## RECORDS FOR THE TASK
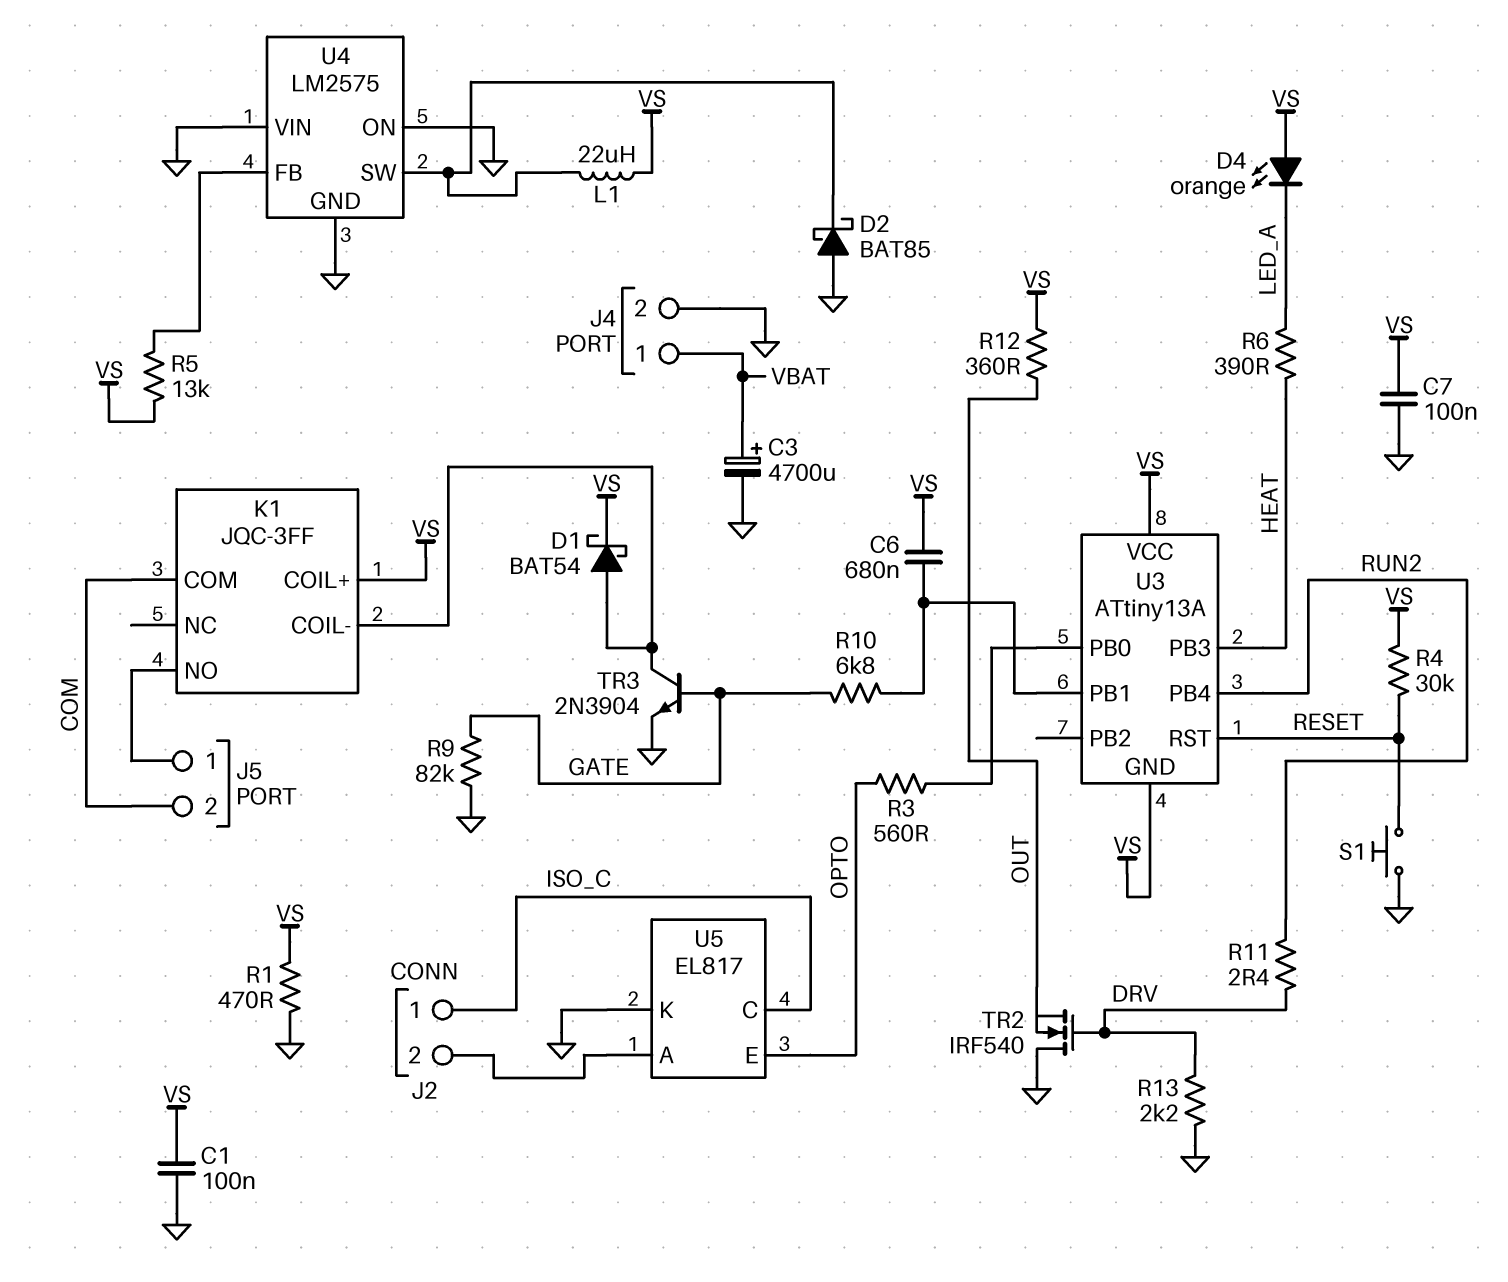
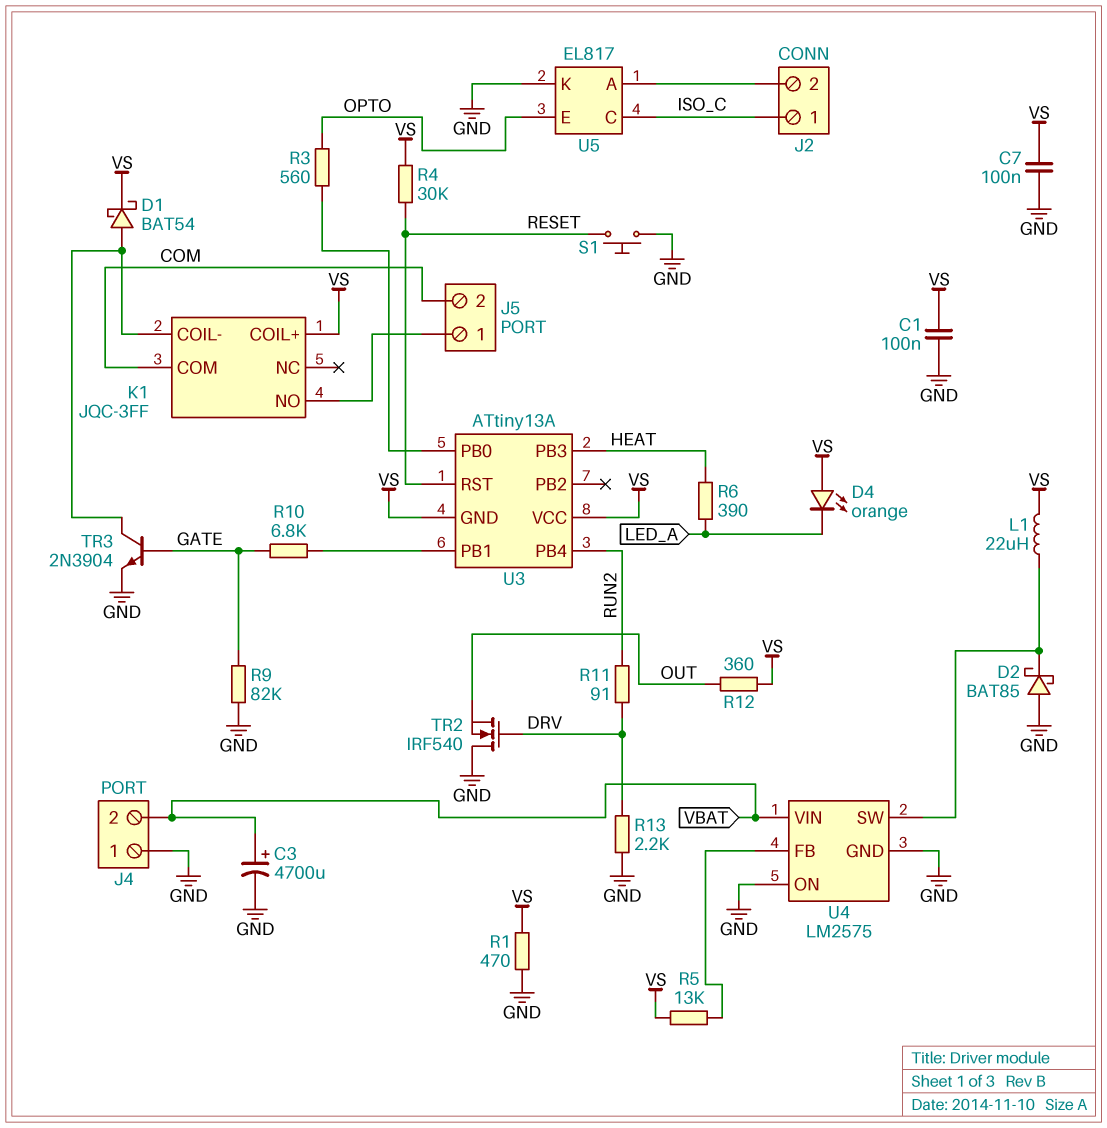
C6: 680nF (U3/PB1, VS) -> none
J4 pin 1: VBAT -> GND
J4 pin 2: GND -> VBAT
R11: 2.4 (DRV, RUN2) -> 91 (DRV, RUN2)
U4 pin VIN: GND -> VBAT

## ACTIVITY
Report how many lines of the listing above include the word "VBAT". Say nothing but the number.

## OUTPUT OF THE EXERCISE
3